The reply should contain every entry below exactly as written, with no images.

(Object tracking records)

· · ·

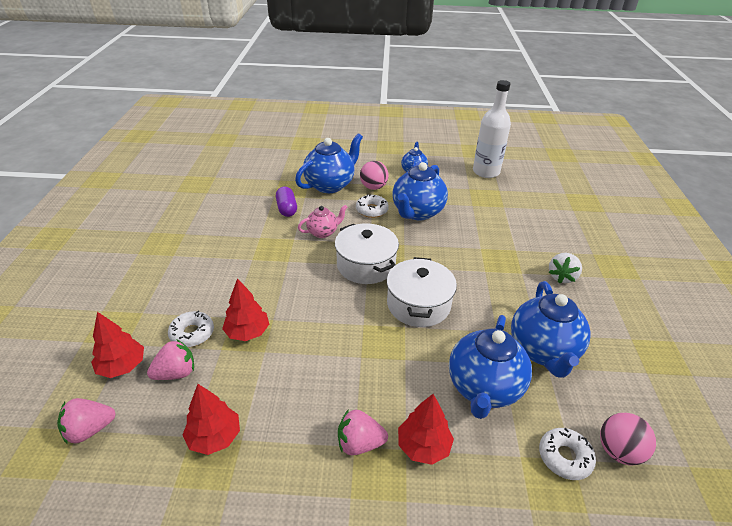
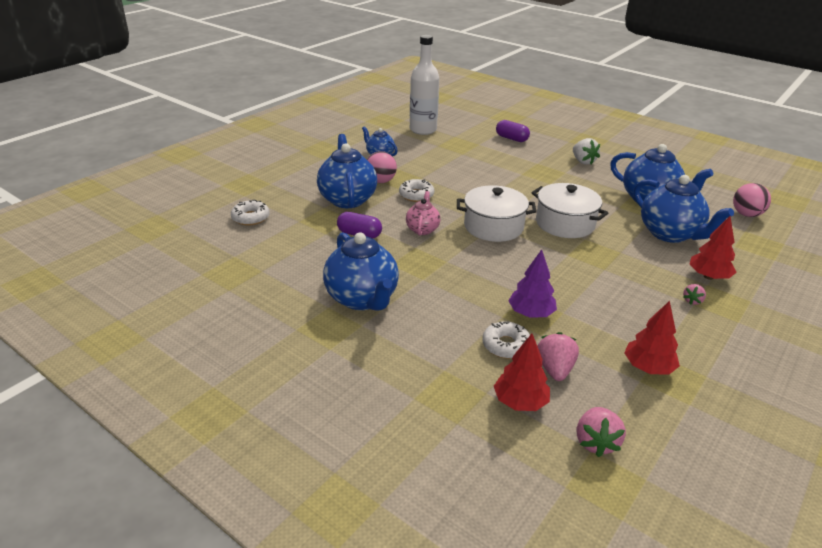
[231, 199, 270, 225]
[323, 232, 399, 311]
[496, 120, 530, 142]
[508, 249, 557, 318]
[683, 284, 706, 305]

· · ·

> _Answer space_:
[231, 199, 270, 225]
[323, 232, 399, 311]
[496, 120, 530, 142]
[508, 249, 557, 318]
[683, 284, 706, 305]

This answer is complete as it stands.